### REQUIREMENT
Rewrite the rows below, changing every "closed polygon" to "closed ring" and keeping everything else the same. Omit the pictures from your output.

__________________________________________________

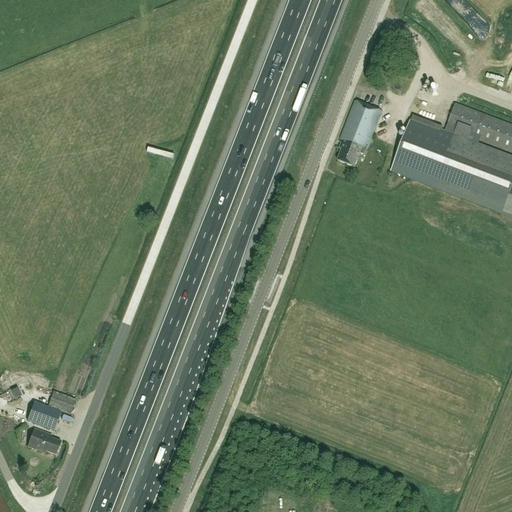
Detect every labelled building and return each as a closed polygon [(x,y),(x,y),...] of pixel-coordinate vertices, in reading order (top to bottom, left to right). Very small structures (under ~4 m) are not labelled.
[(398,103),(414,106),(417,90),(401,87),(398,103)] [(367,150),(382,112),(355,101),(339,142),(344,144),(337,161),(355,168),(360,153),(364,155),(366,150),(367,150)] [(511,189),(511,186),(511,156),(478,144),(479,140),(511,152),(511,125),(455,104),(445,131),(441,130),(442,127),(413,116),(392,171),(502,213),(511,189)] [(21,396),(17,388),(12,391),(15,399),(21,396)] [(70,415),(76,400),(53,392),(48,406),(70,415)] [(61,412),(35,402),(28,421),(54,431),(61,412)] [(61,442),(51,439),(52,436),(34,429),(28,448),(41,453),(42,450),(56,455),(61,442)]
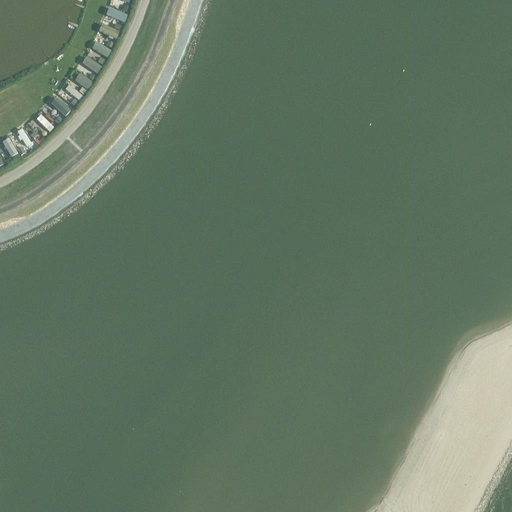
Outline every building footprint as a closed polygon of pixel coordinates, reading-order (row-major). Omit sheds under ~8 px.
[(125,25),(129,17),(110,10),(107,18),(125,25)] [(121,34),(103,27),(100,34),(118,42),(121,34)] [(112,53),(97,44),(93,51),(108,60),(112,53)] [(103,70),(88,59),(83,66),(99,76),(103,70)] [(94,85),(81,76),(76,83),(89,93),(94,85)] [(84,98),(70,86),(66,91),(80,103),(84,98)] [(72,113),(57,100),(52,106),(67,119),(72,113)] [(55,131),(42,117),(38,121),(51,135),(55,131)] [(32,144),(23,131),(18,134),(20,137),(18,138),(21,142),(23,141),(27,148),(32,144)] [(19,155),(10,140),(3,144),(13,159),(19,155)] [(40,144),(37,141),(35,144),(40,148),(45,142),(43,140),(40,144)]
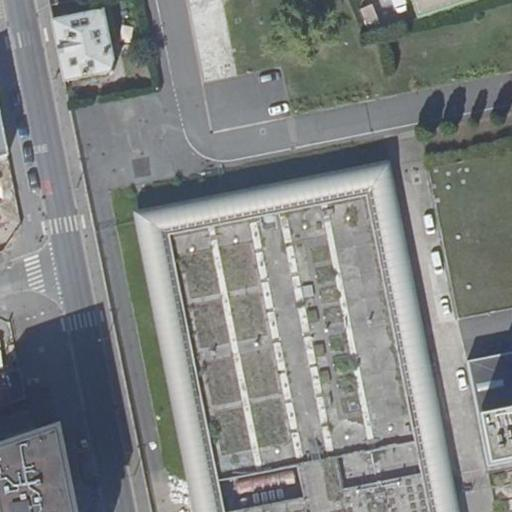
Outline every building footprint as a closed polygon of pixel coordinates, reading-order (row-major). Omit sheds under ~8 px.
[(46,0),(48,8),(80,1),(79,0),(46,0)] [(414,0),(420,18),(474,0),(414,0)] [(50,20),(62,80),(114,72),(102,11),(50,20)] [(511,153),(428,170),(458,320),(511,309),(511,153)] [(443,511),(376,177),(139,224),(197,511),(443,511)] [(485,468),(511,462),(511,359),(466,368),(485,468)] [(0,423),(13,419),(1,384),(0,384),(0,423)] [(74,511),(57,427),(0,446),(0,511),(74,511)]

__________________________________________________

### EXPECTED ANSWER
Detect every labelled building and return each as a closed ring [(x,y),(x,y),...] of pixel-coordinate vertices, in reading order (top to bottom, left to right). Very small structures (under ~4 m) are not labelled.
[(398,103),(414,106),(417,90),(401,87),(398,103)] [(367,150),(382,112),(355,101),(339,142),(344,144),(337,161),(355,168),(360,153),(364,155),(366,150),(367,150)] [(511,189),(511,186),(511,156),(478,144),(479,140),(511,152),(511,125),(455,104),(445,131),(441,130),(442,127),(413,116),(392,171),(502,213),(511,189)] [(21,396),(17,388),(12,391),(15,399),(21,396)] [(70,415),(76,400),(53,392),(48,406),(70,415)] [(61,412),(35,402),(28,421),(54,431),(61,412)] [(61,442),(51,439),(52,436),(34,429),(28,448),(41,453),(42,450),(56,455),(61,442)]
Outline every building footprint as a closed ring of pixel coordinates, reading-order (row-major). Omit sheds under ~8 px.
[(125,25),(129,17),(110,10),(107,18),(125,25)] [(121,34),(103,27),(100,34),(118,42),(121,34)] [(112,53),(97,44),(93,51),(108,60),(112,53)] [(103,70),(88,59),(83,66),(99,76),(103,70)] [(94,85),(81,76),(76,83),(89,93),(94,85)] [(84,98),(70,86),(66,91),(80,103),(84,98)] [(72,113),(57,100),(52,106),(67,119),(72,113)] [(55,131),(42,117),(38,121),(51,135),(55,131)] [(32,144),(23,131),(18,134),(20,137),(18,138),(21,142),(23,141),(27,148),(32,144)] [(19,155),(10,140),(3,144),(13,159),(19,155)] [(40,144),(37,141),(35,144),(40,148),(45,142),(43,140),(40,144)]
Outline every building footprint as a closed ring of pixel coordinates, reading-order (row-major). Omit sheds under ~8 px.
[(46,0),(48,8),(80,1),(79,0),(46,0)] [(414,0),(420,18),(474,0),(414,0)] [(50,20),(62,80),(114,72),(102,11),(50,20)] [(511,153),(428,170),(458,320),(511,309),(511,153)] [(443,511),(376,177),(139,224),(197,511),(443,511)] [(485,468),(511,462),(511,359),(466,368),(485,468)] [(0,423),(13,419),(1,384),(0,384),(0,423)] [(74,511),(57,427),(0,446),(0,511),(74,511)]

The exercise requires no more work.